Given data ->
****************
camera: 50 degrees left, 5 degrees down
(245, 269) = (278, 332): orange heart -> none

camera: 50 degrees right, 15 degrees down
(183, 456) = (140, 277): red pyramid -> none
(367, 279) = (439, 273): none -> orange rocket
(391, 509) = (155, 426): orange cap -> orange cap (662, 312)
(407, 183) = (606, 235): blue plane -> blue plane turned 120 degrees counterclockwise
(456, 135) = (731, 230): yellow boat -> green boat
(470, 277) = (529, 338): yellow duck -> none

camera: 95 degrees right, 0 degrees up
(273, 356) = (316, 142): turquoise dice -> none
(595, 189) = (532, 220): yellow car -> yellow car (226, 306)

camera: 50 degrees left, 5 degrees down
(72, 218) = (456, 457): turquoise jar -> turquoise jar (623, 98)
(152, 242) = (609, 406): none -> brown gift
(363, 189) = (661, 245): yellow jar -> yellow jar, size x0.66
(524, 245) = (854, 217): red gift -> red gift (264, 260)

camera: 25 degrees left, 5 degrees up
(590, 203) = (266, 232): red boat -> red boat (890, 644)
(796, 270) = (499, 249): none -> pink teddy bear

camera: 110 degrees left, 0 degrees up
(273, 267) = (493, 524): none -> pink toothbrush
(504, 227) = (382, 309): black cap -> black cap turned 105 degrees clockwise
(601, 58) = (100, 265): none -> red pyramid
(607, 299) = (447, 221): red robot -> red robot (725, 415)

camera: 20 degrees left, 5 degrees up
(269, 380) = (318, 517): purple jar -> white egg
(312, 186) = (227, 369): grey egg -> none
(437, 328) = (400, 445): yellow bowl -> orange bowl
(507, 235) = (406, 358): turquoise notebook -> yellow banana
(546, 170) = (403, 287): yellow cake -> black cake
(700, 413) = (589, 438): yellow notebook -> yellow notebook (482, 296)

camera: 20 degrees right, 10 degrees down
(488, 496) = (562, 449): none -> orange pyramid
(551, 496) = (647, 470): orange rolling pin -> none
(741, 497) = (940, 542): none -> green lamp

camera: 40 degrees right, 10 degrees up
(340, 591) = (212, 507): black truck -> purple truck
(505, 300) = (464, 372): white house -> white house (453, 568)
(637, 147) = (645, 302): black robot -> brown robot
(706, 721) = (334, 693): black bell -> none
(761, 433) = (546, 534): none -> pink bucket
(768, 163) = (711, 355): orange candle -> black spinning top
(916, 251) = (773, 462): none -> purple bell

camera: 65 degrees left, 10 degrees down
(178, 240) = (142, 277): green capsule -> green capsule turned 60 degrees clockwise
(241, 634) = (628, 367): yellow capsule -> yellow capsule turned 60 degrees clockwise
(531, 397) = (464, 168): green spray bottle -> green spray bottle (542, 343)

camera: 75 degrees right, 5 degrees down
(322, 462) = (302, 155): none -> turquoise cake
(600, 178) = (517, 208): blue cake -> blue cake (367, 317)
****************
Your objective ->
Provide only the count of lines within the entries above that include the string "notebook".

Result below ->
2